Reproduce the material below only from the line with "camera: 20 degrees left, 15 degrees up" to the line with "(306, 326) = (186, 352): pink", both included, keeping each line exact and dropping the pictures.

━━━ SOURCE INFORMATION ━━━

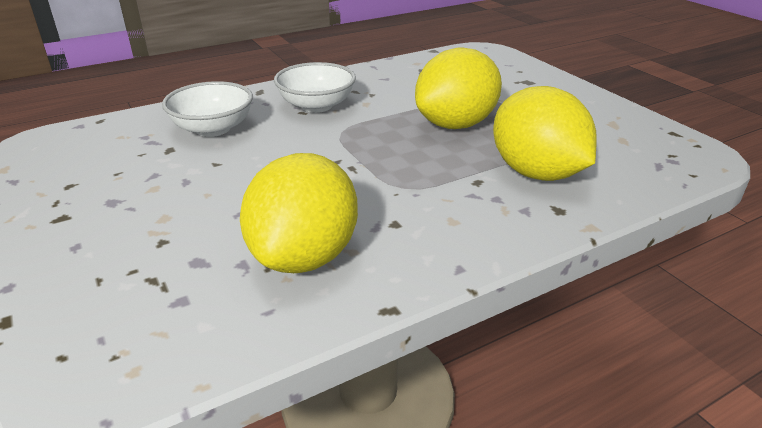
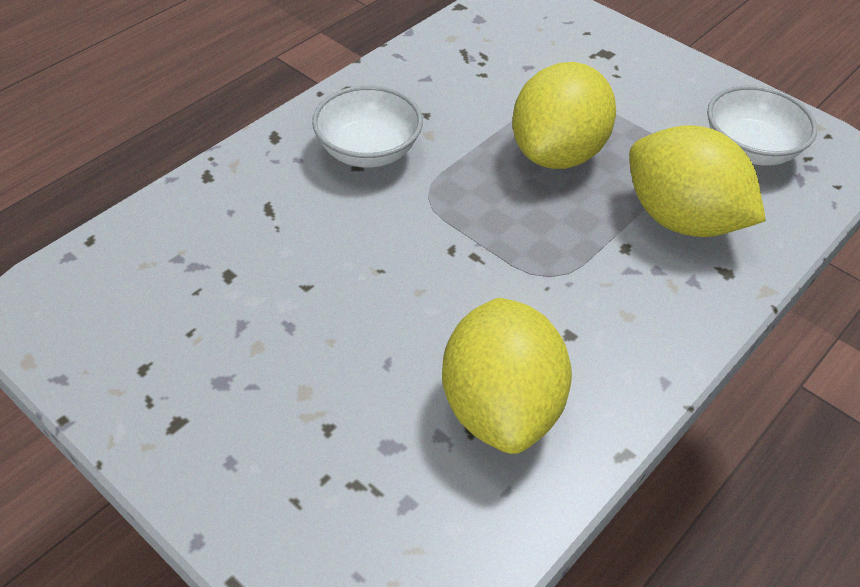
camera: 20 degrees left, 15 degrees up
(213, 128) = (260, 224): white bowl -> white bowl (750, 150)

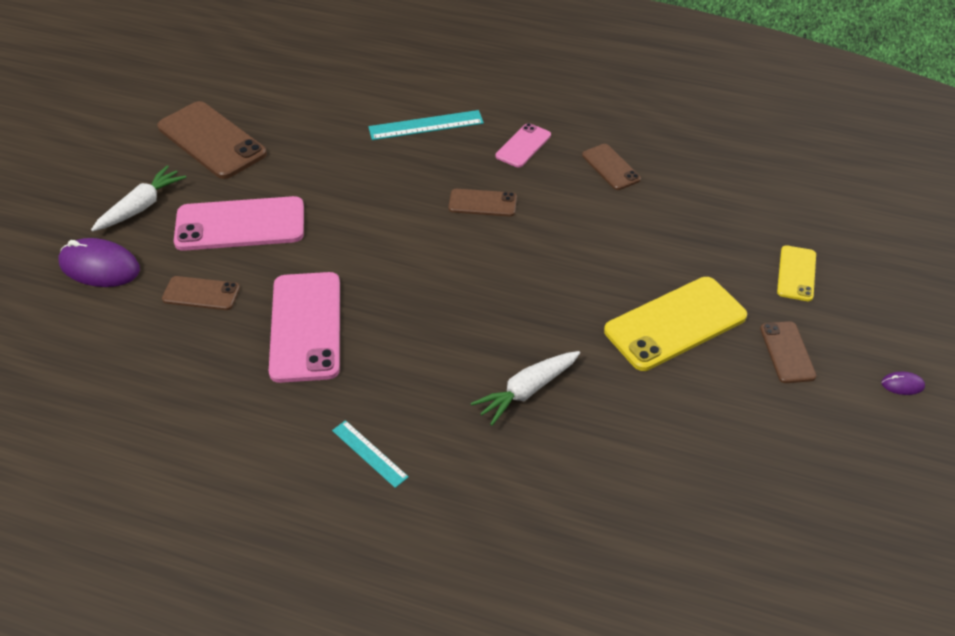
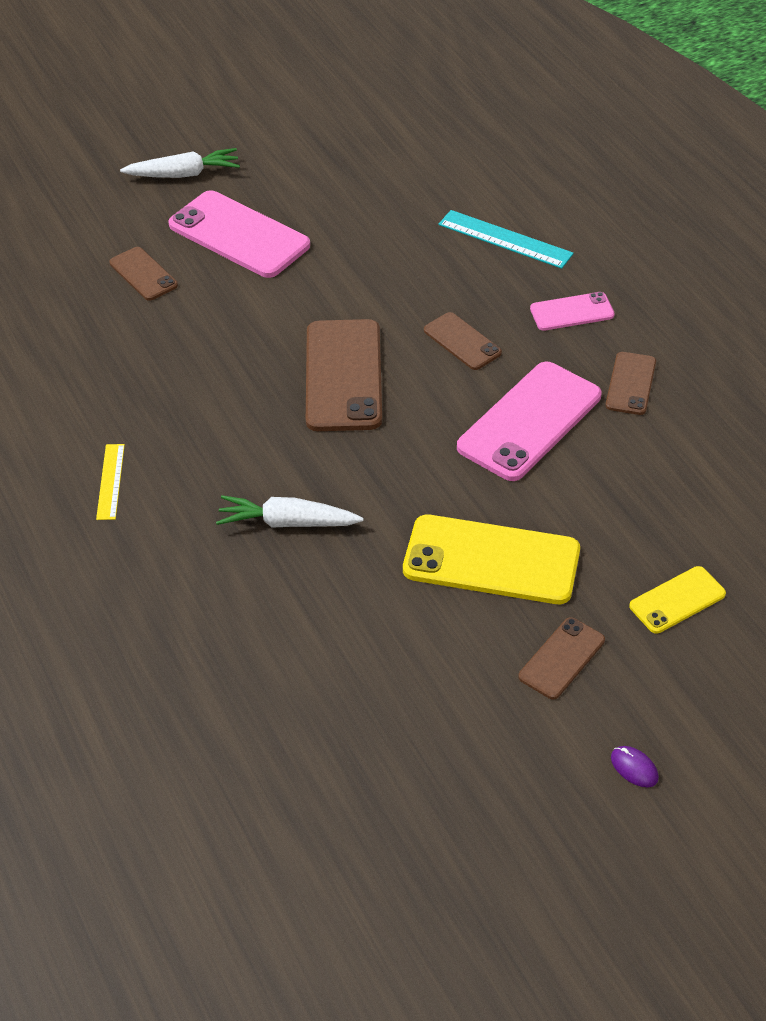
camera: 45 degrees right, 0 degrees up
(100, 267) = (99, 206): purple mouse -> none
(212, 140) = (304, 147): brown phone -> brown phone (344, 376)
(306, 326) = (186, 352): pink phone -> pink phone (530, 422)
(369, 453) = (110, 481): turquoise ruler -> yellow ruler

━━━
━━━ SOURCE INFORMATION ━━━

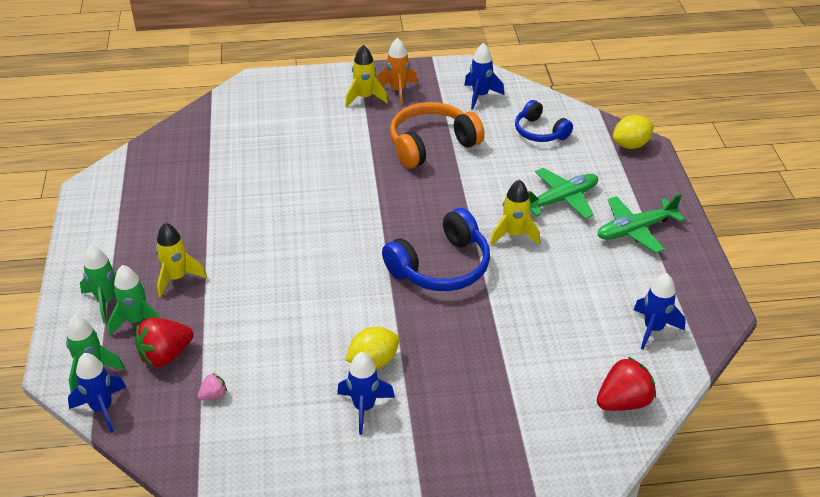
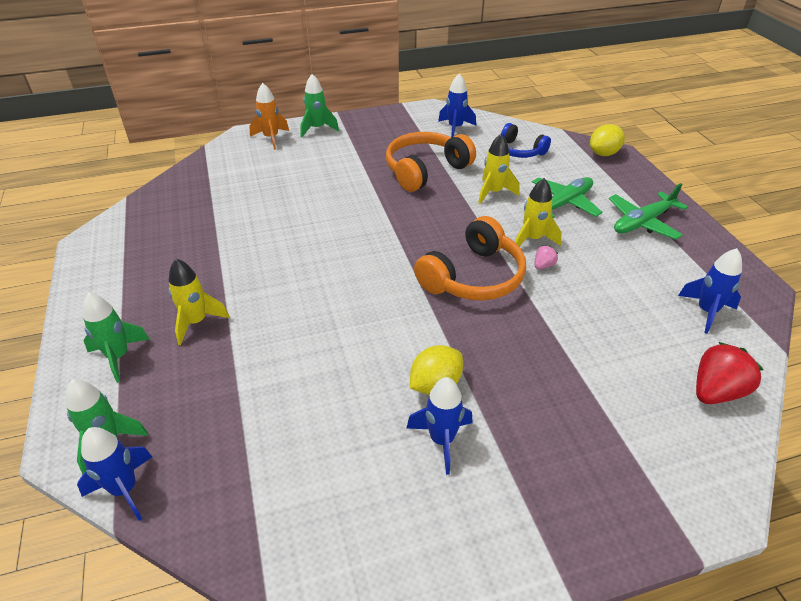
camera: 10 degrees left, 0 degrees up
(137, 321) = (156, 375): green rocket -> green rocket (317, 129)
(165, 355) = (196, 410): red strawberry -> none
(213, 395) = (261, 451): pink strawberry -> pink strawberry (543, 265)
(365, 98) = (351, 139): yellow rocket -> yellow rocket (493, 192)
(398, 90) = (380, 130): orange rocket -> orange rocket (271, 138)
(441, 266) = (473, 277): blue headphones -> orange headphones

━━━

**OUTPUT BELOW:**
camera: 20 degrees left, 15 degrees up
(213, 128) = (260, 224): white bowl -> white bowl (750, 150)

camera: 45 degrees right, 0 degrees up
(100, 267) = (99, 206): purple mouse -> none
(212, 140) = (304, 147): brown phone -> brown phone (344, 376)
(306, 326) = (186, 352): pink phone -> pink phone (530, 422)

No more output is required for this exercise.